Data extract: Begin
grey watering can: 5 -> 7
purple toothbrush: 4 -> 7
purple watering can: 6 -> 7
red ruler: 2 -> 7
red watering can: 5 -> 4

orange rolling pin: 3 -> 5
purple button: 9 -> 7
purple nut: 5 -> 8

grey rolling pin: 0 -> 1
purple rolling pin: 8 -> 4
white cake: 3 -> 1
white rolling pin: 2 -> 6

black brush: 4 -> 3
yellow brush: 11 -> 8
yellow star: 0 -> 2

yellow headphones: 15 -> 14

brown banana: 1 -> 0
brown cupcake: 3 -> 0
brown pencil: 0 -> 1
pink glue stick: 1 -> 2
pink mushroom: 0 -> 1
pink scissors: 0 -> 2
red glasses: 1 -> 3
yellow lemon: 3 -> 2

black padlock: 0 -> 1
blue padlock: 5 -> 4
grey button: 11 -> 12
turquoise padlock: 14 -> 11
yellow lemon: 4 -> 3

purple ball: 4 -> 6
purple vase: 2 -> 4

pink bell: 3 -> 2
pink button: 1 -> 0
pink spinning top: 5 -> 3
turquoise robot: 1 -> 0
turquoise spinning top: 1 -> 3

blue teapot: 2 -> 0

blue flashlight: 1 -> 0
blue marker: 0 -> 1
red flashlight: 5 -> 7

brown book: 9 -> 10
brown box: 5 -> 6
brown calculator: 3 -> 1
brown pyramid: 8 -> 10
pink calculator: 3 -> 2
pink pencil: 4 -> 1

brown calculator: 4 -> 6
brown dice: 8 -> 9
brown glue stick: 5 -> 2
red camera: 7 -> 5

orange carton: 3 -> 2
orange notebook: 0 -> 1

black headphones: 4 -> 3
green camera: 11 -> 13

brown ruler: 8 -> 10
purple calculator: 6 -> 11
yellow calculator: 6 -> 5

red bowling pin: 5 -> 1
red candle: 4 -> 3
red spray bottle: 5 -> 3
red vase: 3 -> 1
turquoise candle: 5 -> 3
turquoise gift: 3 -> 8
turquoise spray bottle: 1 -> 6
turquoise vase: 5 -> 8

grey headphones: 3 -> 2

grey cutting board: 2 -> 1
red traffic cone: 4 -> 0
Data extract: End
Work instructions: All the lines above must appear again in the answer, word for word.

Solution to this task:
grey watering can: 5 -> 7
purple toothbrush: 4 -> 7
purple watering can: 6 -> 7
red ruler: 2 -> 7
red watering can: 5 -> 4

orange rolling pin: 3 -> 5
purple button: 9 -> 7
purple nut: 5 -> 8

grey rolling pin: 0 -> 1
purple rolling pin: 8 -> 4
white cake: 3 -> 1
white rolling pin: 2 -> 6

black brush: 4 -> 3
yellow brush: 11 -> 8
yellow star: 0 -> 2

yellow headphones: 15 -> 14

brown banana: 1 -> 0
brown cupcake: 3 -> 0
brown pencil: 0 -> 1
pink glue stick: 1 -> 2
pink mushroom: 0 -> 1
pink scissors: 0 -> 2
red glasses: 1 -> 3
yellow lemon: 3 -> 2

black padlock: 0 -> 1
blue padlock: 5 -> 4
grey button: 11 -> 12
turquoise padlock: 14 -> 11
yellow lemon: 4 -> 3

purple ball: 4 -> 6
purple vase: 2 -> 4

pink bell: 3 -> 2
pink button: 1 -> 0
pink spinning top: 5 -> 3
turquoise robot: 1 -> 0
turquoise spinning top: 1 -> 3

blue teapot: 2 -> 0

blue flashlight: 1 -> 0
blue marker: 0 -> 1
red flashlight: 5 -> 7

brown book: 9 -> 10
brown box: 5 -> 6
brown calculator: 3 -> 1
brown pyramid: 8 -> 10
pink calculator: 3 -> 2
pink pencil: 4 -> 1

brown calculator: 4 -> 6
brown dice: 8 -> 9
brown glue stick: 5 -> 2
red camera: 7 -> 5

orange carton: 3 -> 2
orange notebook: 0 -> 1

black headphones: 4 -> 3
green camera: 11 -> 13

brown ruler: 8 -> 10
purple calculator: 6 -> 11
yellow calculator: 6 -> 5

red bowling pin: 5 -> 1
red candle: 4 -> 3
red spray bottle: 5 -> 3
red vase: 3 -> 1
turquoise candle: 5 -> 3
turquoise gift: 3 -> 8
turquoise spray bottle: 1 -> 6
turquoise vase: 5 -> 8

grey headphones: 3 -> 2

grey cutting board: 2 -> 1
red traffic cone: 4 -> 0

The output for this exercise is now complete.